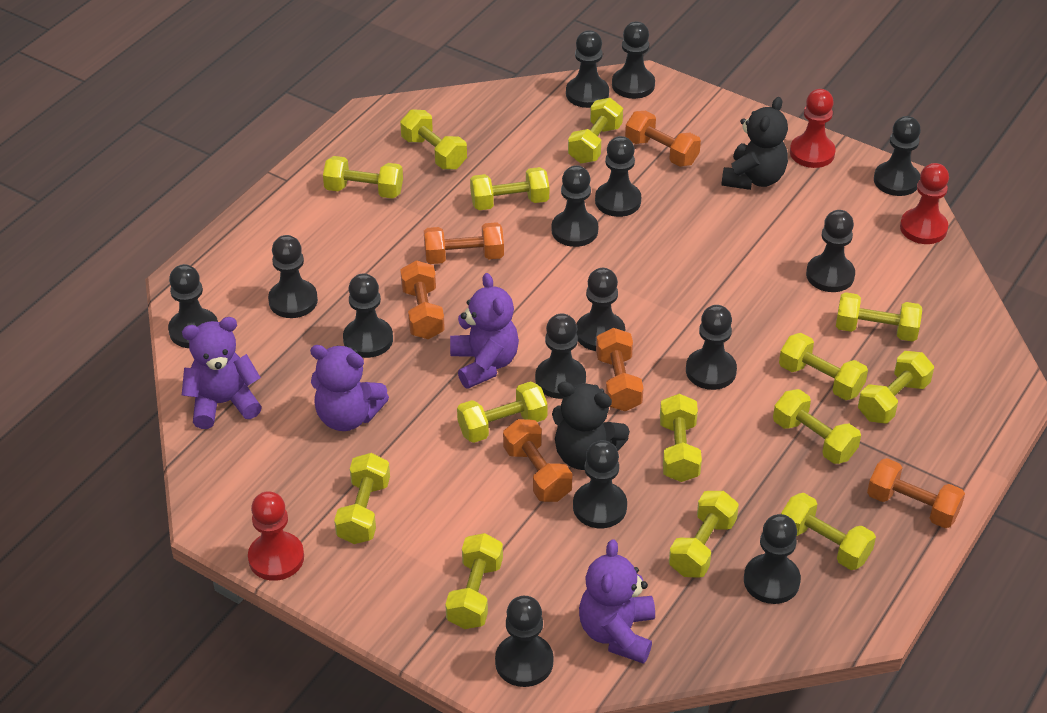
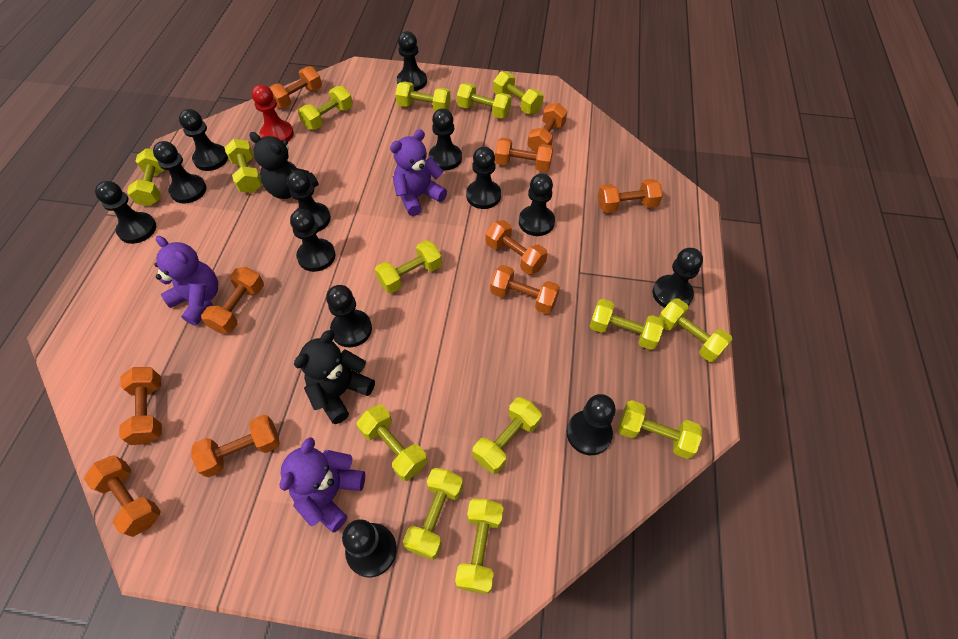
black pawn: 15 -> 13
orange dumbbell: 6 -> 10
purple teddy bear: 4 -> 3
red pawn: 3 -> 1

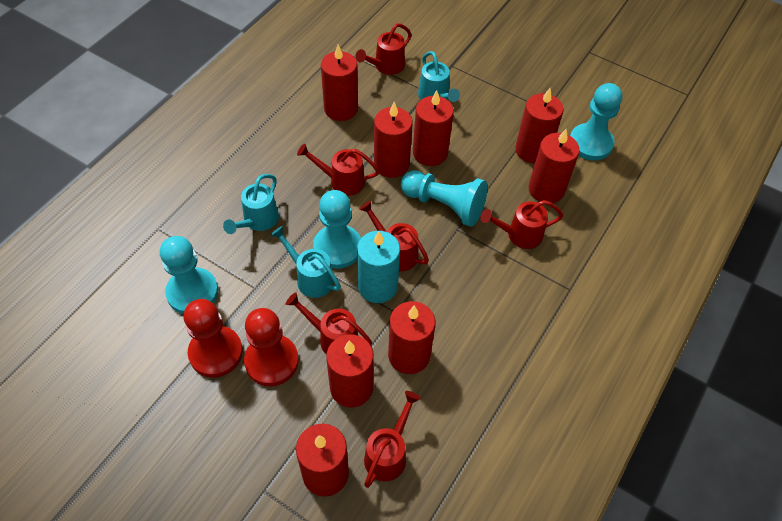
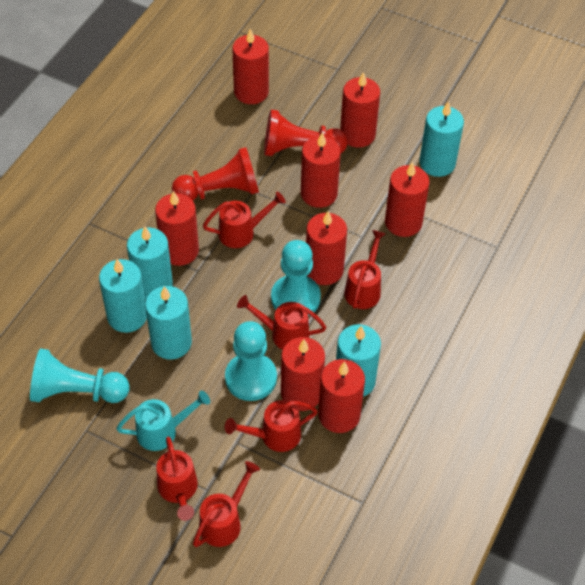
turquoise candle: 1 -> 5
turquoise pawn: 4 -> 3
turquoise watering can: 3 -> 1

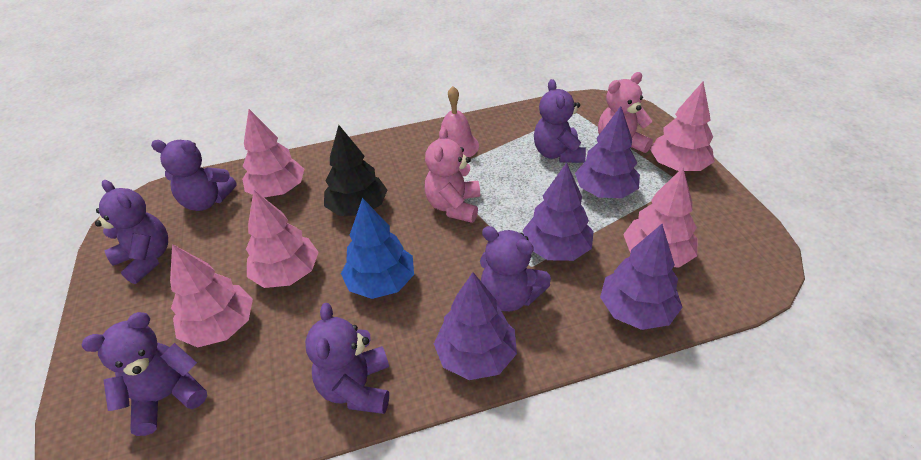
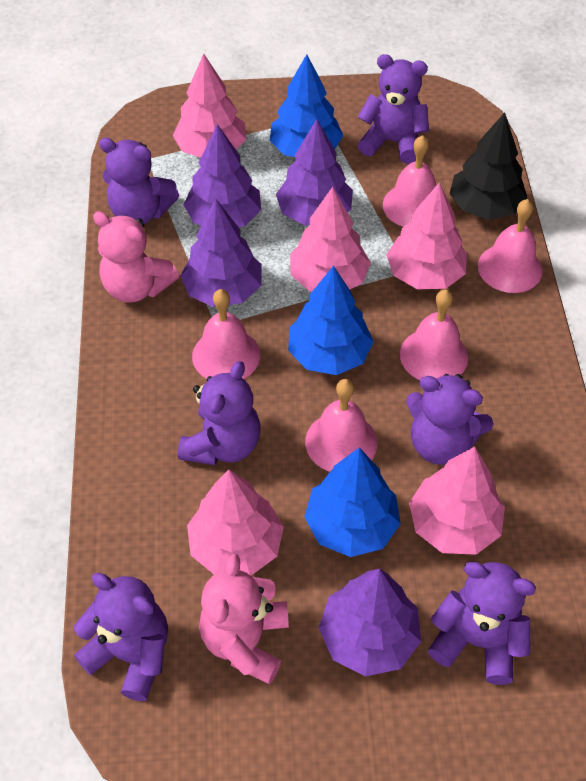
blue tree: 1 -> 3
pink bell: 1 -> 5

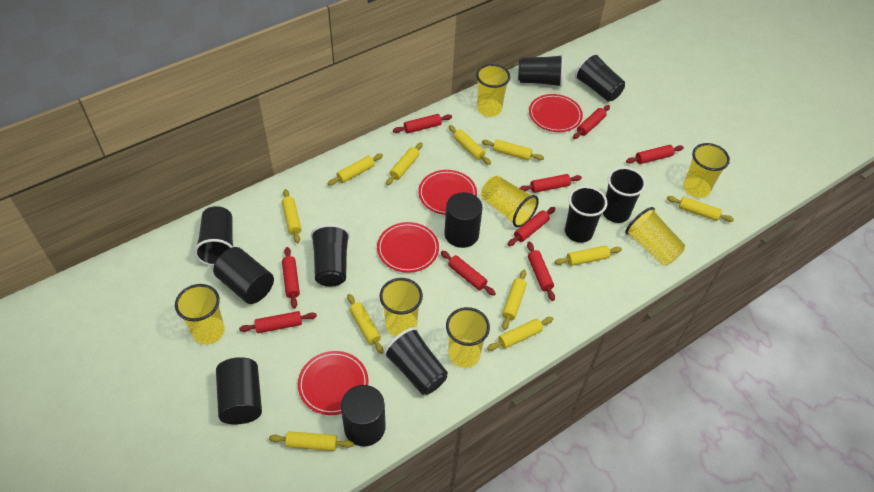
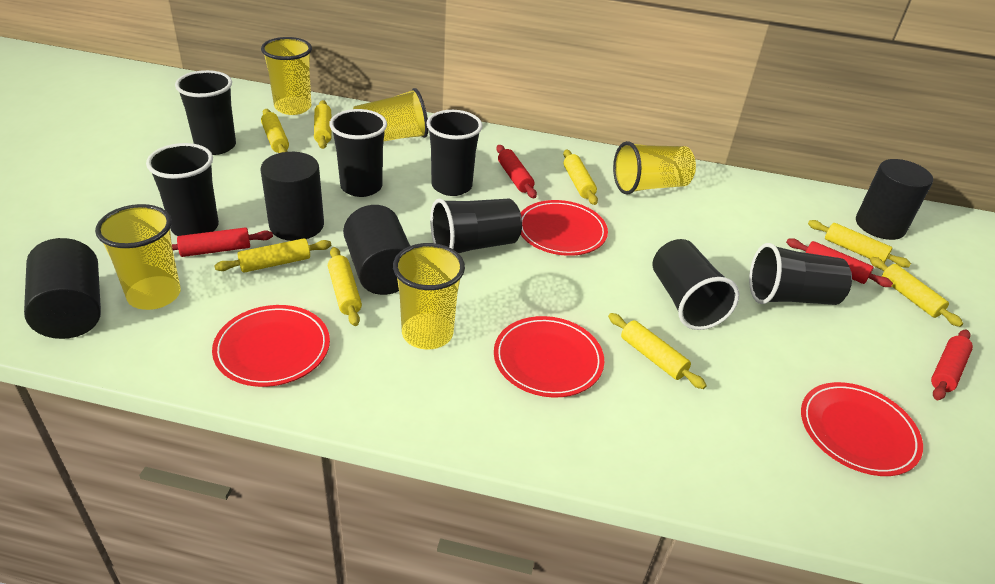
red rolling pin: 9 -> 4
yellow cup: 7 -> 5
yellow rolling pin: 11 -> 8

::::::::

WHAT TO PRODUCE: Write every line above again exactly, but leave the pictures out.

OUTPUT FOR THIS EXERCISE:
black pawn: 15 -> 13
orange dumbbell: 6 -> 10
purple teddy bear: 4 -> 3
red pawn: 3 -> 1

turquoise candle: 1 -> 5
turquoise pawn: 4 -> 3
turquoise watering can: 3 -> 1

blue tree: 1 -> 3
pink bell: 1 -> 5

red rolling pin: 9 -> 4
yellow cup: 7 -> 5
yellow rolling pin: 11 -> 8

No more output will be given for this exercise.